Pull every "AOUT" line out of the data below.

Records from a data source:
——————————

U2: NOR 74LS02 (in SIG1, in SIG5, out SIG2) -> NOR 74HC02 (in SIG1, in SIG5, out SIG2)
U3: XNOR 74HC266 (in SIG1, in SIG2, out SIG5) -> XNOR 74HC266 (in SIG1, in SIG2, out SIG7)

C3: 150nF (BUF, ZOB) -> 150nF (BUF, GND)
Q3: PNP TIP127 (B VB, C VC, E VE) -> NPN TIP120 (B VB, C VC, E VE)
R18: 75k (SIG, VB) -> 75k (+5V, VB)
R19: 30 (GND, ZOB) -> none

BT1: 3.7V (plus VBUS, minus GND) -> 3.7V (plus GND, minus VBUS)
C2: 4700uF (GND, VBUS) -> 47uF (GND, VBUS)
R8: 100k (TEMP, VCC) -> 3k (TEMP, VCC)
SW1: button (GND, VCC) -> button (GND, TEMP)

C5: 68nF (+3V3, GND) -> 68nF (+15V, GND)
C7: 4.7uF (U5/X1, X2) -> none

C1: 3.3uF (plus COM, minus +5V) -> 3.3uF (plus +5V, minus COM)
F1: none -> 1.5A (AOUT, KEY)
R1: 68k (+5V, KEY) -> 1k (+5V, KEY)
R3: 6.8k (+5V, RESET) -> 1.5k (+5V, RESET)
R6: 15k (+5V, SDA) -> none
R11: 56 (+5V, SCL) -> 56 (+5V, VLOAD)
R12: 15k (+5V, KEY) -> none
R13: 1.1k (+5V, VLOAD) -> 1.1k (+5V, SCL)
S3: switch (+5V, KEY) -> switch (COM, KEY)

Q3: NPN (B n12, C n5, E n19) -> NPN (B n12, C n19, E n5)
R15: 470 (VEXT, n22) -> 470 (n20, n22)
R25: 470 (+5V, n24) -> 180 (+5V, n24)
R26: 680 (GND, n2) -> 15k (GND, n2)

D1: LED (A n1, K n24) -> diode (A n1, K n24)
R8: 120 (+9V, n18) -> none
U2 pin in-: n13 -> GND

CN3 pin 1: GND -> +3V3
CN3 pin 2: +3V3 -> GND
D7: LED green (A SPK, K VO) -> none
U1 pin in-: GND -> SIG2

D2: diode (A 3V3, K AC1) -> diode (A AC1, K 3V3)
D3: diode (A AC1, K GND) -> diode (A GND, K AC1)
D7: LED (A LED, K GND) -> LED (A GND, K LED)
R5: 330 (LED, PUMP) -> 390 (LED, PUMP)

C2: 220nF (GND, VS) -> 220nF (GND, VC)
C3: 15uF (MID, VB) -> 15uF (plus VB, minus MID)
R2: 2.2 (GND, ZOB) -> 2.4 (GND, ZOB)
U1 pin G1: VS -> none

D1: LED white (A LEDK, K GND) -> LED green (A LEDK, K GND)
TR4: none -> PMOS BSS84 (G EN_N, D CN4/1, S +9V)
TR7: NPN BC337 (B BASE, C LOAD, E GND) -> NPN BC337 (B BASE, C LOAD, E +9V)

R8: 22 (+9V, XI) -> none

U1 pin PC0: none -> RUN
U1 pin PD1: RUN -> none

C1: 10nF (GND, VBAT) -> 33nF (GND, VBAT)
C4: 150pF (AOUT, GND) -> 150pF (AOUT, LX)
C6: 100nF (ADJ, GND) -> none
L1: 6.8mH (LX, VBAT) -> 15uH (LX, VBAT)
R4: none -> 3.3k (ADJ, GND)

——————————

→ **Answer section**
F1: none -> 1.5A (AOUT, KEY)
C4: 150pF (AOUT, GND) -> 150pF (AOUT, LX)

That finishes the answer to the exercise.